Task objective = Repeat only the lines from the one containing "What was the orange cheese" to the final line below, exactly as they read, and leave every picture out.

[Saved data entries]

⟨

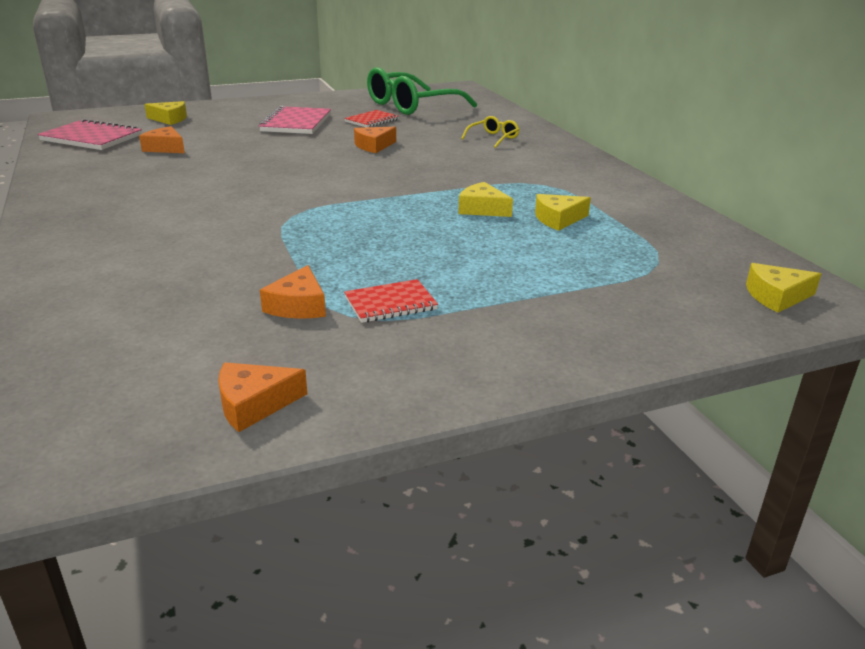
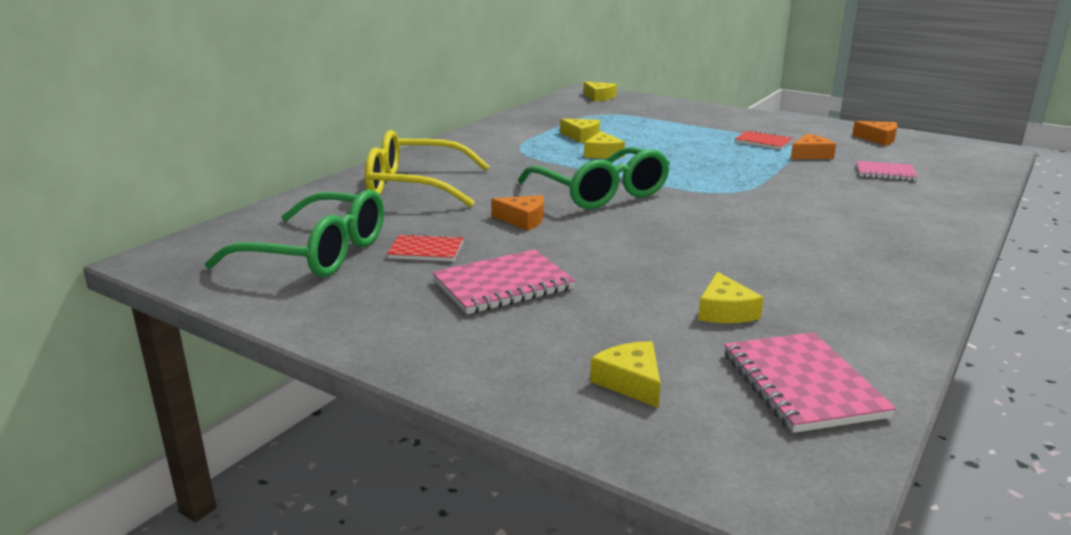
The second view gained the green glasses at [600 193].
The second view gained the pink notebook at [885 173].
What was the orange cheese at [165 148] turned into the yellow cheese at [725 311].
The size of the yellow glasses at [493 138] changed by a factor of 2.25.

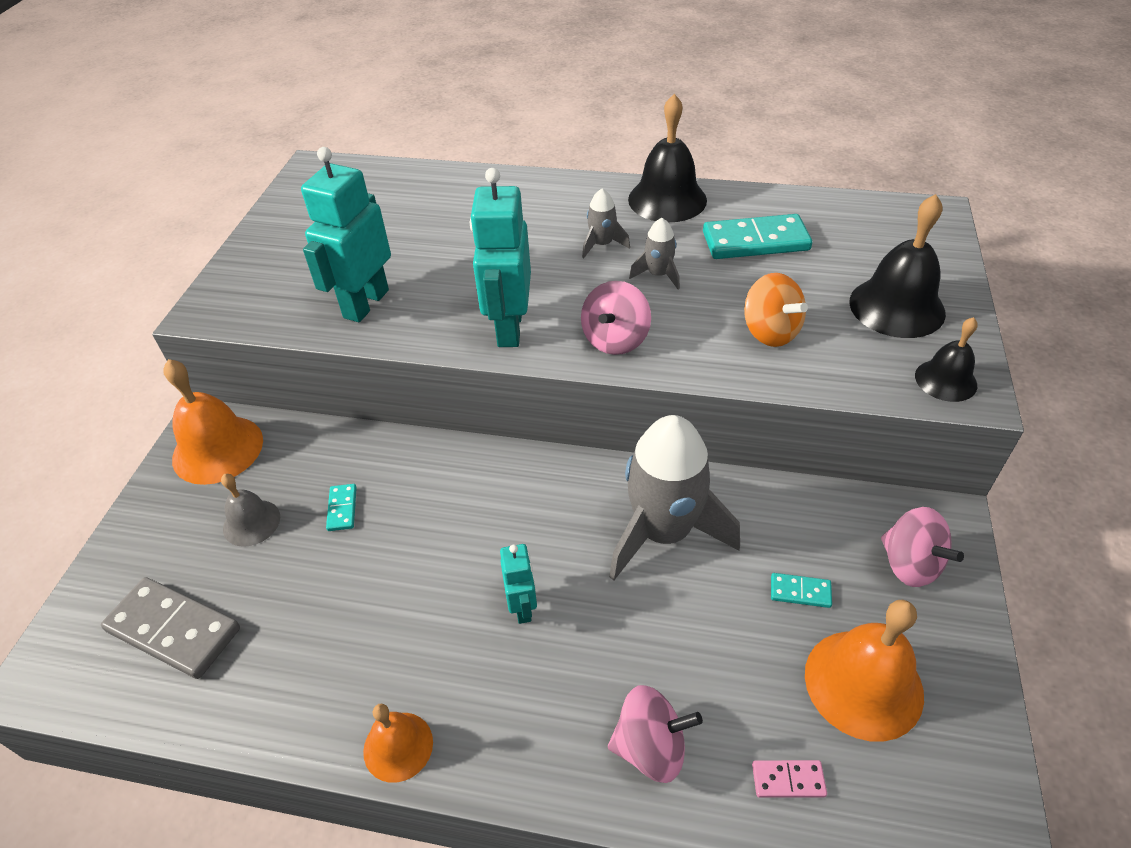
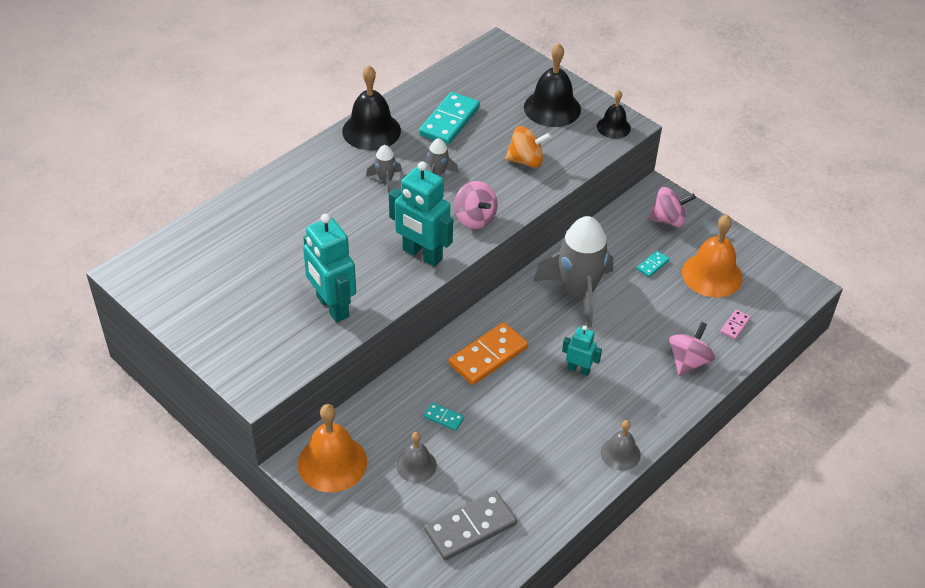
The second view gained the orange domino at [488 356].
What was the orange bell at [398 746] turned into the grey bell at [620 453].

⟩

Response to the task =
What was the orange cheese at [165 148] turned into the yellow cheese at [725 311].
The size of the yellow glasses at [493 138] changed by a factor of 2.25.

The second view gained the orange domino at [488 356].
What was the orange bell at [398 746] turned into the grey bell at [620 453].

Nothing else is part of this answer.